To do
Check the listing below for lines with the word "turquoise" and say how many there are, with nothing but the number.

Records provided
================================

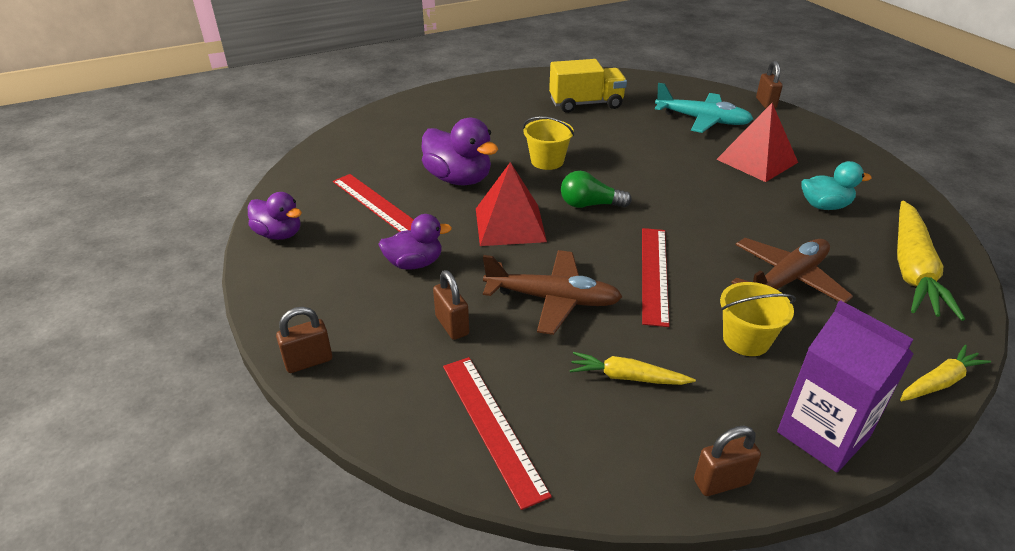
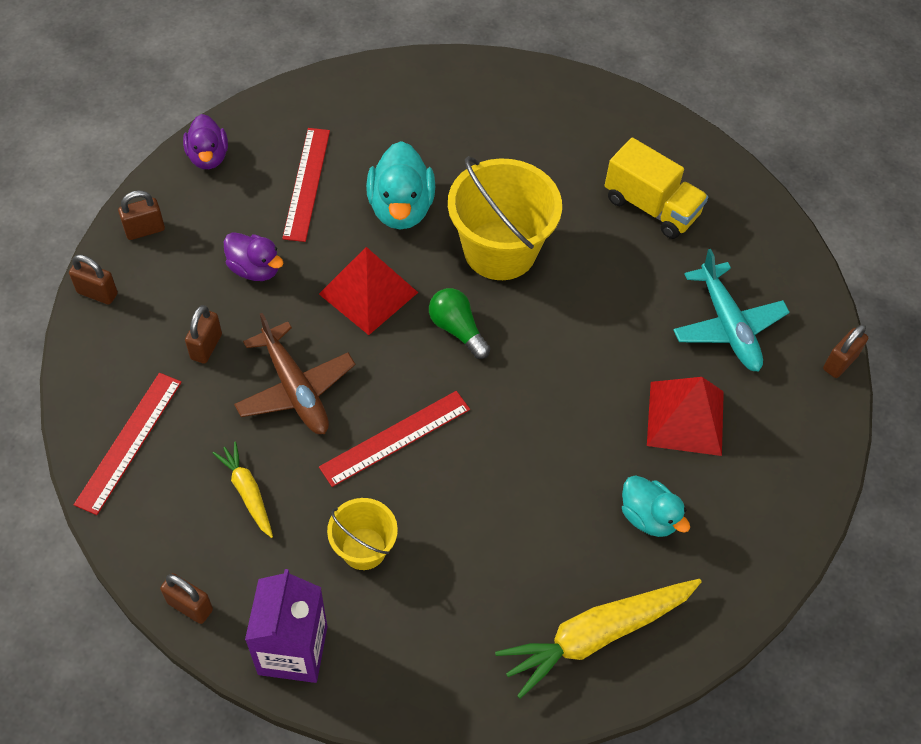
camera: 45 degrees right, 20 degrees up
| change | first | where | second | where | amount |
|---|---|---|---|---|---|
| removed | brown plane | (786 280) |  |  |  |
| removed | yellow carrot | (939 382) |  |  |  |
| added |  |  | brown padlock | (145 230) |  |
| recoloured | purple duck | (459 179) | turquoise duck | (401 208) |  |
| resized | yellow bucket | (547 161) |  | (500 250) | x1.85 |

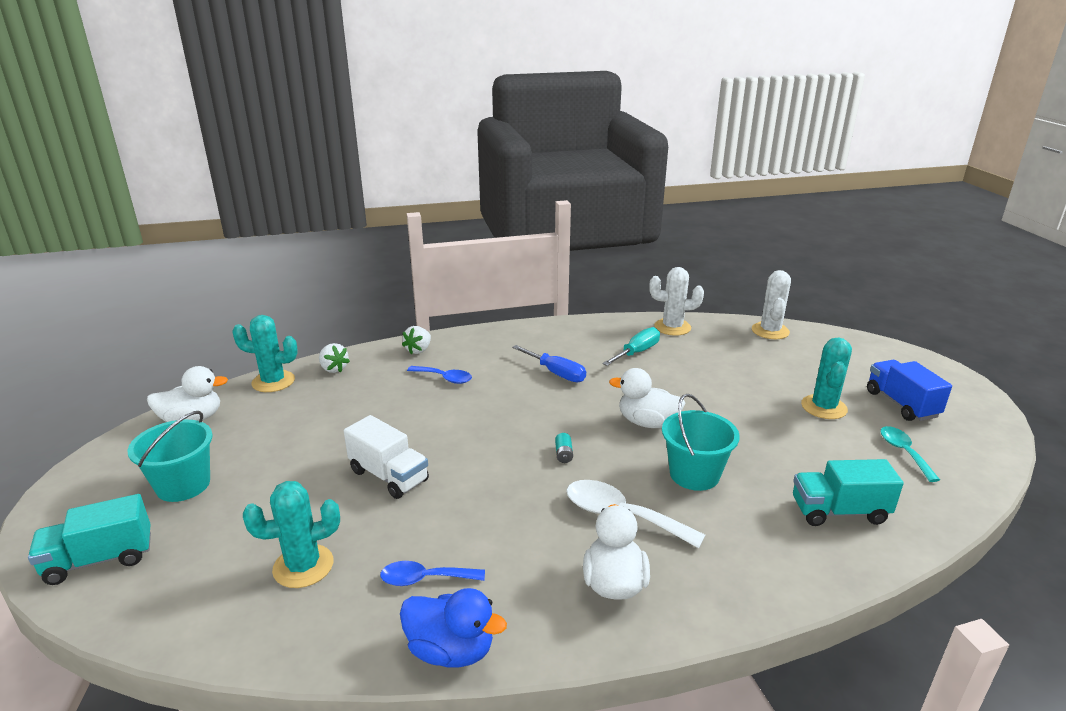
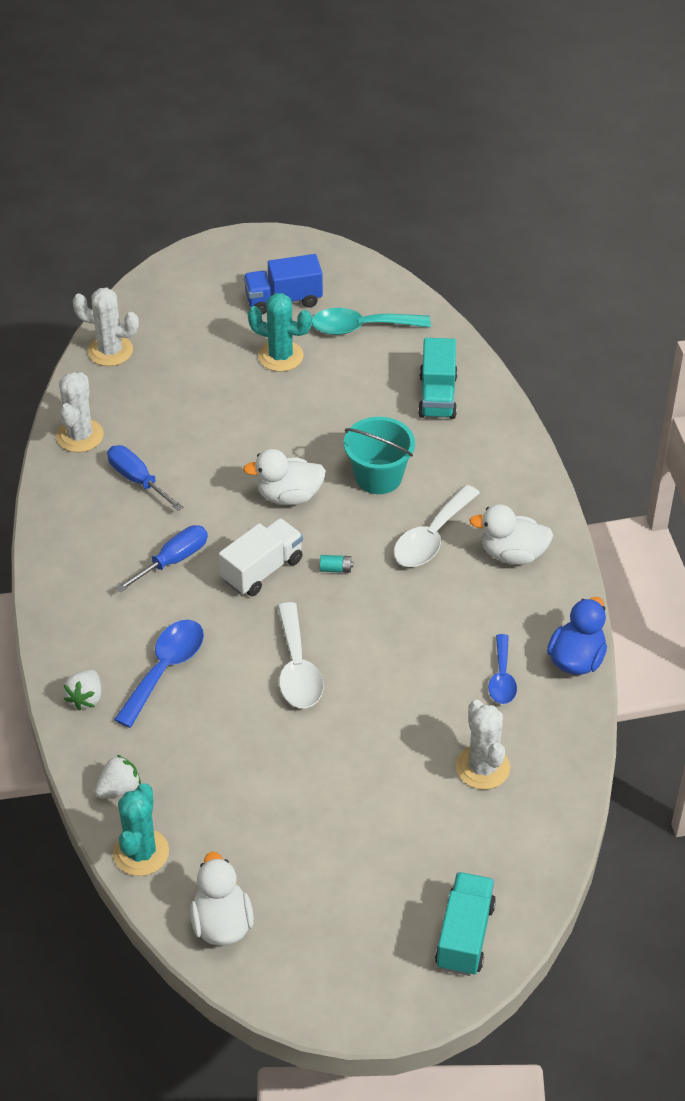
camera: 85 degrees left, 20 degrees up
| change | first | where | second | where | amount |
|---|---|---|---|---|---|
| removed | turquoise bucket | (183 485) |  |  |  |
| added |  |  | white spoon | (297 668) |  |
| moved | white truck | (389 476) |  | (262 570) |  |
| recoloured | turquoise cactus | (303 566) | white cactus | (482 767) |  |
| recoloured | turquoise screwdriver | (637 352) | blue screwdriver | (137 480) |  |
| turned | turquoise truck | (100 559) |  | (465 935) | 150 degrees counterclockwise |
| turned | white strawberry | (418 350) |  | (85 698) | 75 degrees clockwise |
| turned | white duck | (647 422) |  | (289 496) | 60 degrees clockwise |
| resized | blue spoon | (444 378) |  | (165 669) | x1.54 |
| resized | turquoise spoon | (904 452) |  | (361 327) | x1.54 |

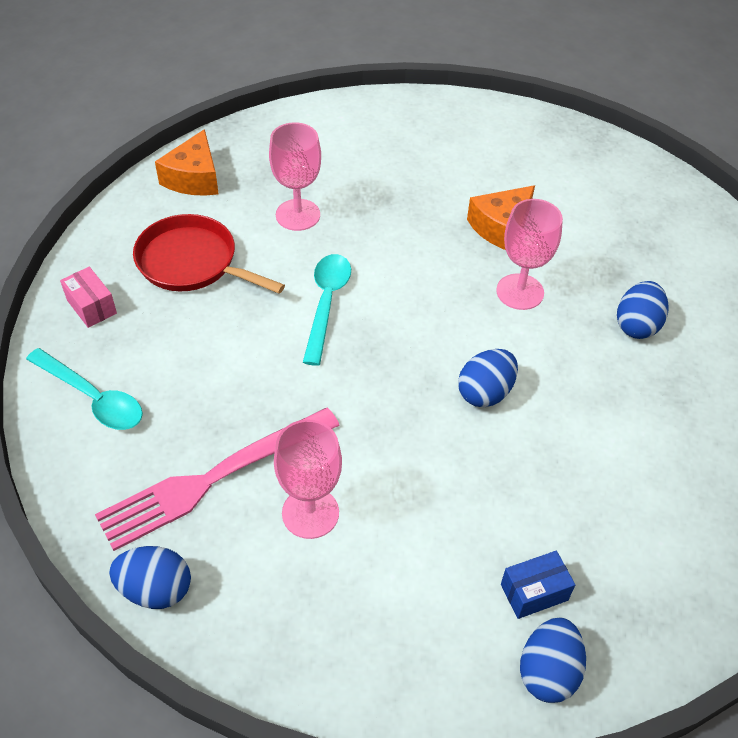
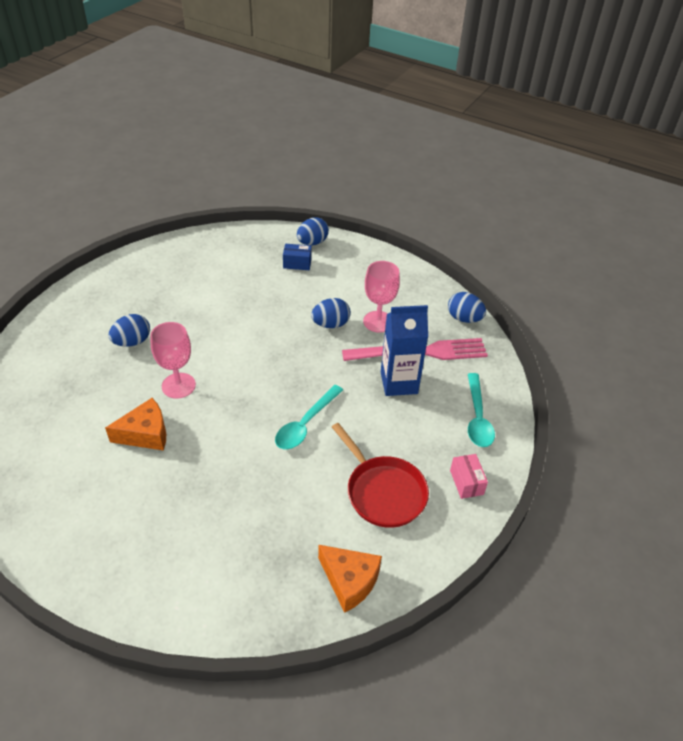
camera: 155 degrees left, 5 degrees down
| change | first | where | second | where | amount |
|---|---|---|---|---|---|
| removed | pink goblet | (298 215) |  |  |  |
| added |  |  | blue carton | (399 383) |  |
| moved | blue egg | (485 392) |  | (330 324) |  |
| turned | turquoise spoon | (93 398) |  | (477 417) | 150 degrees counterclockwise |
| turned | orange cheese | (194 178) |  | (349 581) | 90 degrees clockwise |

================================

Exercise answer
7